• TASK PROMPT: Transcribe the data exactly, pictures excluded.

——

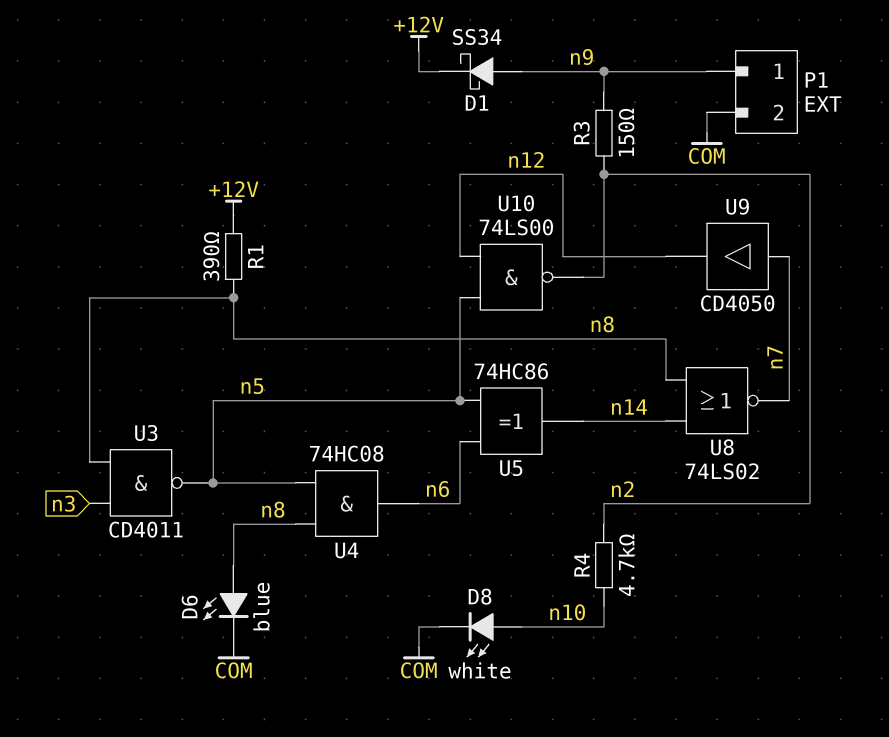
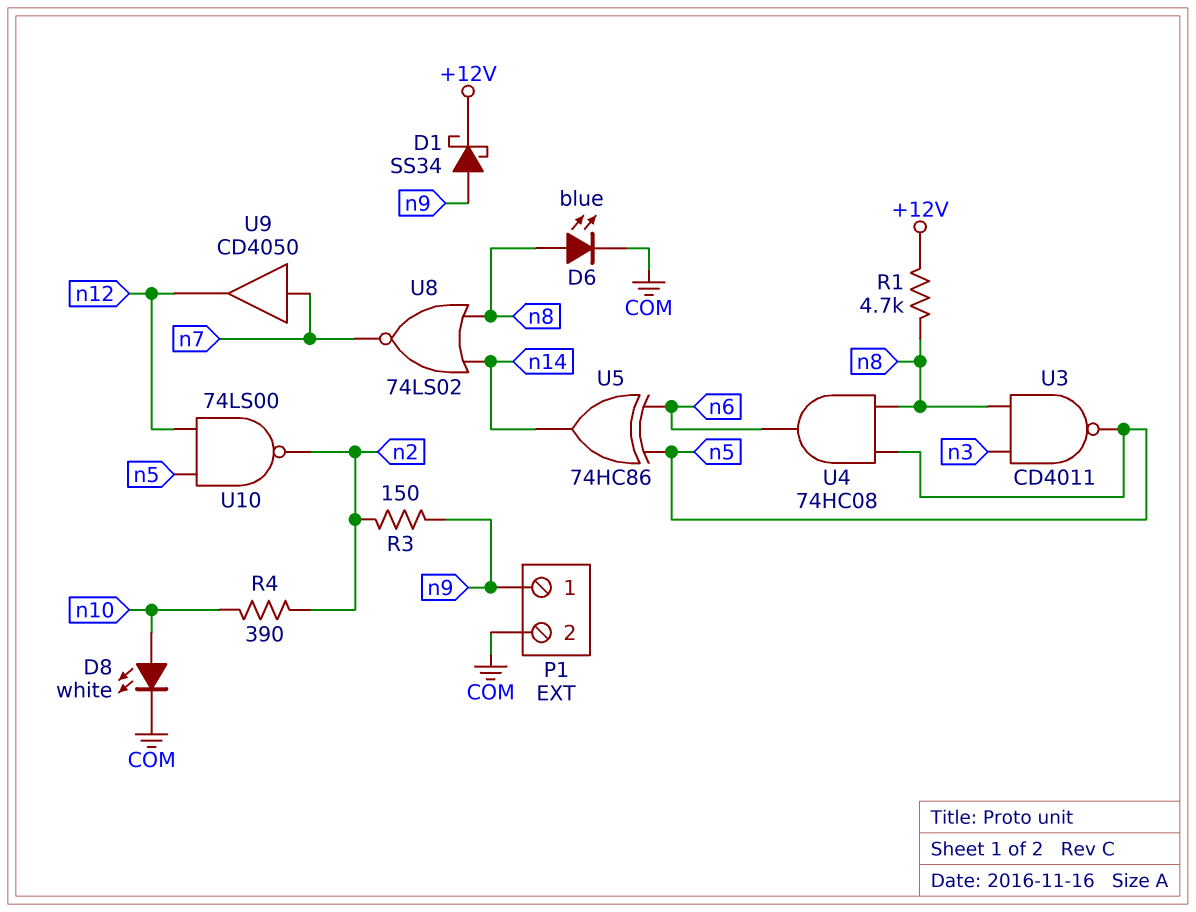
R1: 390 (+12V, n8) -> 4.7k (+12V, n8)
R4: 4.7k (n2, n10) -> 390 (n2, n10)

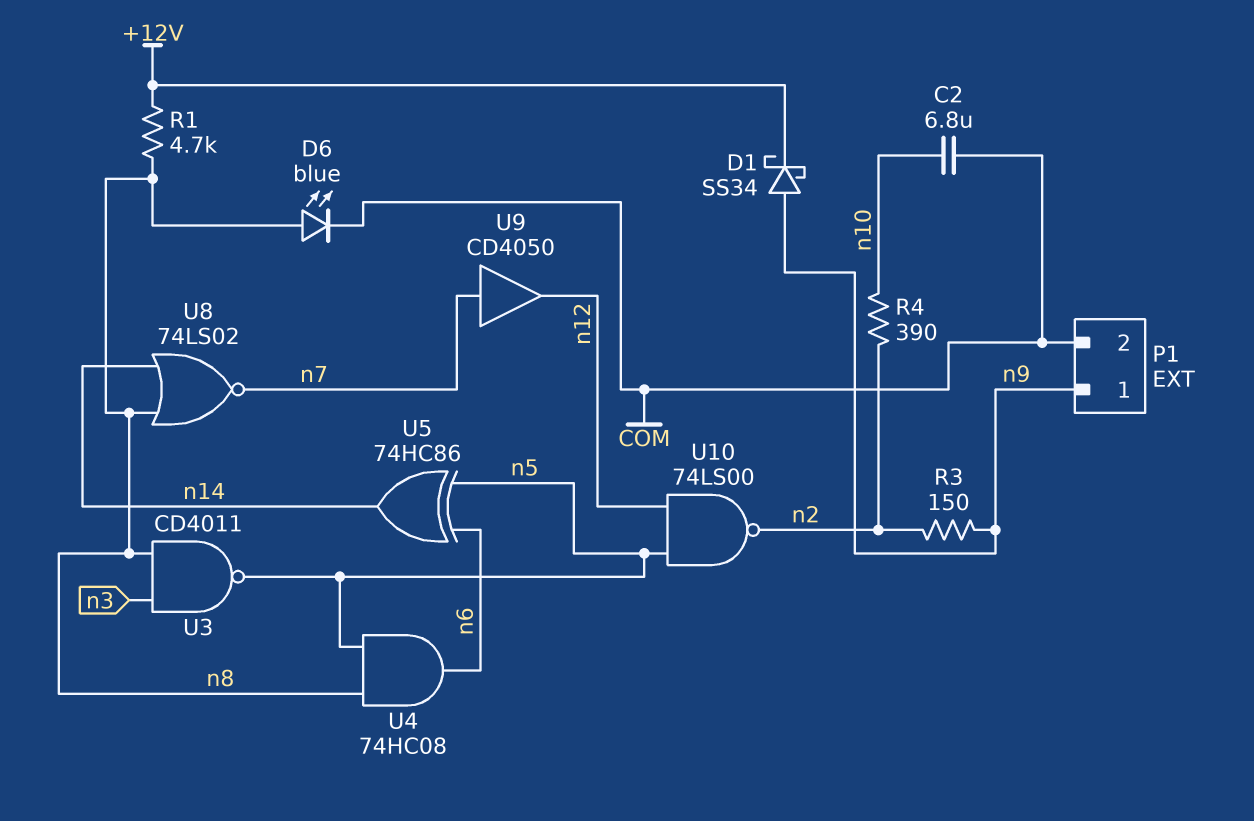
C2: none -> 6.8uF (COM, n10)
D8: LED white (A n10, K COM) -> none

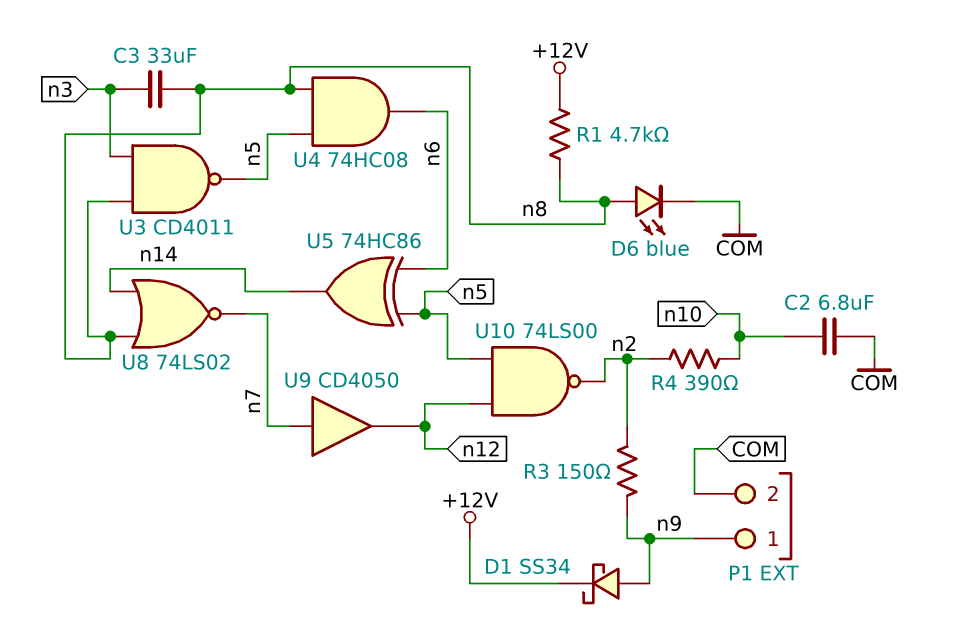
C3: none -> 33uF (n3, n8)

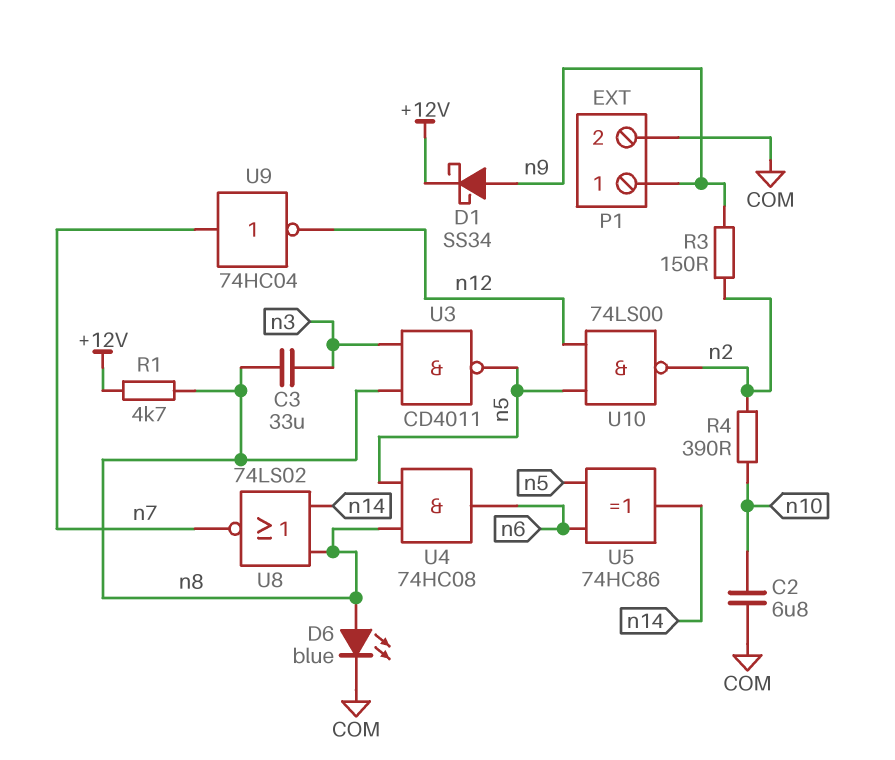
U9: buffer CD4050 (in n7, out n12) -> NOT 74HC04 (in n7, out n12)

——

• SOLUTION TO THIS EXERCISE:
R1: 390 (+12V, n8) -> 4.7k (+12V, n8)
R4: 4.7k (n2, n10) -> 390 (n2, n10)

C2: none -> 6.8uF (COM, n10)
D8: LED white (A n10, K COM) -> none

C3: none -> 33uF (n3, n8)

U9: buffer CD4050 (in n7, out n12) -> NOT 74HC04 (in n7, out n12)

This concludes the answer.